### Aim of the task
Both the line below containing "green ball: 4 -> 3" and the line containing "orange fish: 6 -> 4", along with every line between them, should be repeated exactly; no other line belongs in the answer.

### Given records
----
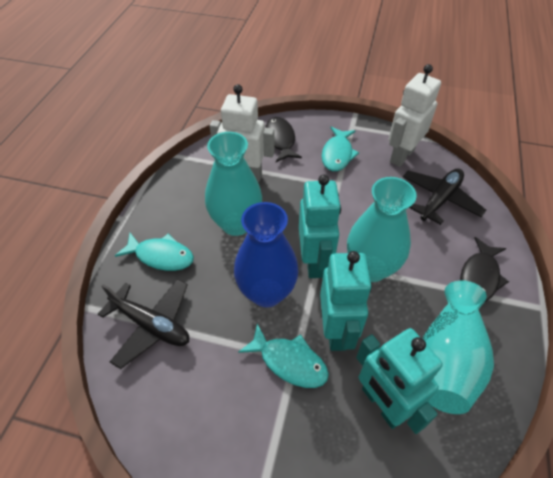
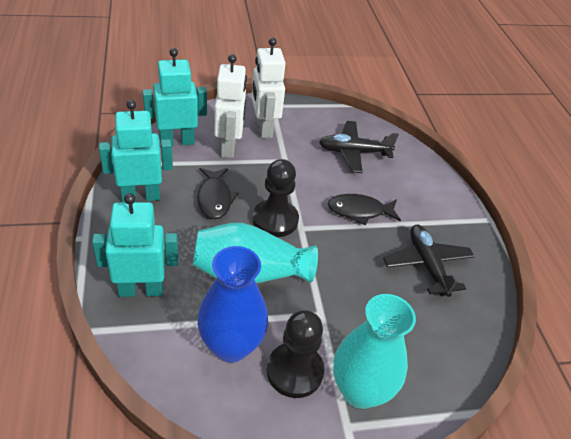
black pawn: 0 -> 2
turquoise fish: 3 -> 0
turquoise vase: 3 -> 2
----
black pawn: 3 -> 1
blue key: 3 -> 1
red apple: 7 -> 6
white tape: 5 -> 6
----
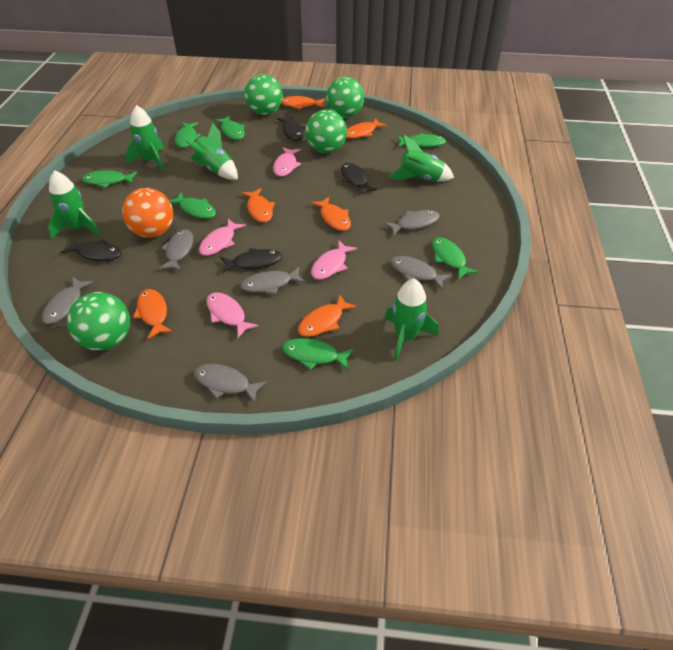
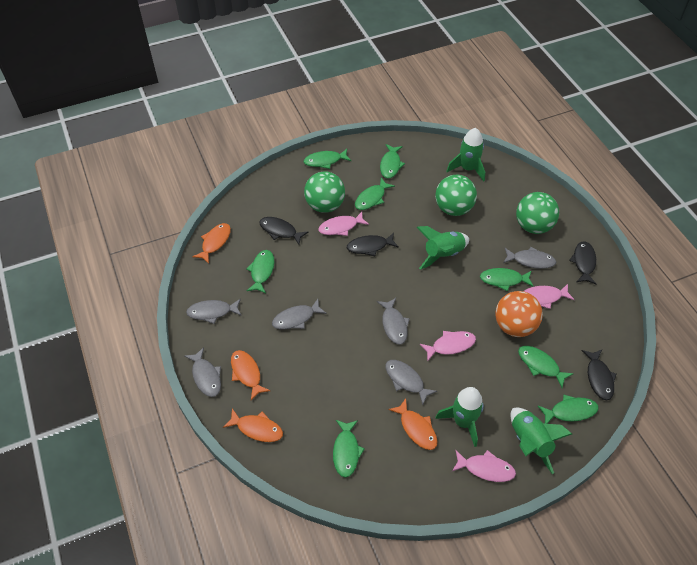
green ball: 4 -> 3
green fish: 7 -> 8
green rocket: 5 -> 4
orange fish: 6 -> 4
----
### Answer area
green ball: 4 -> 3
green fish: 7 -> 8
green rocket: 5 -> 4
orange fish: 6 -> 4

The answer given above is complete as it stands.